** TASK PROMPT **
When you reach the line containing "none -> white cheese [171,185,237,269]" in the records below, start copying exactly, and stop once you have copied the line containing "none -> purple headphones [410,297,473,352]".

(DATA SHOWN Opens)

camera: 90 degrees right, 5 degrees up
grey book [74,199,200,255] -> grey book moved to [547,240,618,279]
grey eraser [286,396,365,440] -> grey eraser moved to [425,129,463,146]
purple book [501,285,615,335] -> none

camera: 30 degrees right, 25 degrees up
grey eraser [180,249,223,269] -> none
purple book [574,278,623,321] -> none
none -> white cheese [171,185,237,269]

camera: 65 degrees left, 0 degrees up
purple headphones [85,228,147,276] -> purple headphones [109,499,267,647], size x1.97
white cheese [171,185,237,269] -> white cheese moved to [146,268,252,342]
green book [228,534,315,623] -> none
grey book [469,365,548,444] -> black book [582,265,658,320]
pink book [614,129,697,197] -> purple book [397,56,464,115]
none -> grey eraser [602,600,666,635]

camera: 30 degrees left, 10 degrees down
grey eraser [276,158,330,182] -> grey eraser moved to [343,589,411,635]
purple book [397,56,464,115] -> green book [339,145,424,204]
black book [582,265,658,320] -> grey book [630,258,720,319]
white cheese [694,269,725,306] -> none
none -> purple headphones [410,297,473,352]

(DATA SHOWN Closes)
(DATA SHOWN Opens)

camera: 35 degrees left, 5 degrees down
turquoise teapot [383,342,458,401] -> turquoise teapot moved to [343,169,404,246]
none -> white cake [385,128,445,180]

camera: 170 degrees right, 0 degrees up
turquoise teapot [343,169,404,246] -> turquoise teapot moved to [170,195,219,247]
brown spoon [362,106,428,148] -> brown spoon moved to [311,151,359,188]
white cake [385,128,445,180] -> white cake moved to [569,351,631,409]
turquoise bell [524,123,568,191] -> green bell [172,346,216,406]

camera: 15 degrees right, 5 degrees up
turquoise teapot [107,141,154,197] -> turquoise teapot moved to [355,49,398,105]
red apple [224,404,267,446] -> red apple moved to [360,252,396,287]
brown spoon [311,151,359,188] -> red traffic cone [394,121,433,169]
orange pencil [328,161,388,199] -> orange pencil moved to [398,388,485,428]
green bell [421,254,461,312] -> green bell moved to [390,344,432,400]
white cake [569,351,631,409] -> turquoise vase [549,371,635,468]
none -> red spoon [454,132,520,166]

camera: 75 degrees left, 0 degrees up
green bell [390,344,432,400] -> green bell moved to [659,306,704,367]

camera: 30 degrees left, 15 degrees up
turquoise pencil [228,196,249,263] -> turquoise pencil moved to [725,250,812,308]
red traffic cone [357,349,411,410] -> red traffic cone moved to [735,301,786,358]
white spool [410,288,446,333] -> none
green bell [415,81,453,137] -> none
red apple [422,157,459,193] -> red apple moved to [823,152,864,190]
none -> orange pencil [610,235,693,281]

(DATA SHOWN Closes)

** RESPONSE AREA **
none -> white cheese [171,185,237,269]

camera: 65 degrees left, 0 degrees up
purple headphones [85,228,147,276] -> purple headphones [109,499,267,647], size x1.97
white cheese [171,185,237,269] -> white cheese moved to [146,268,252,342]
green book [228,534,315,623] -> none
grey book [469,365,548,444] -> black book [582,265,658,320]
pink book [614,129,697,197] -> purple book [397,56,464,115]
none -> grey eraser [602,600,666,635]

camera: 30 degrees left, 10 degrees down
grey eraser [276,158,330,182] -> grey eraser moved to [343,589,411,635]
purple book [397,56,464,115] -> green book [339,145,424,204]
black book [582,265,658,320] -> grey book [630,258,720,319]
white cheese [694,269,725,306] -> none
none -> purple headphones [410,297,473,352]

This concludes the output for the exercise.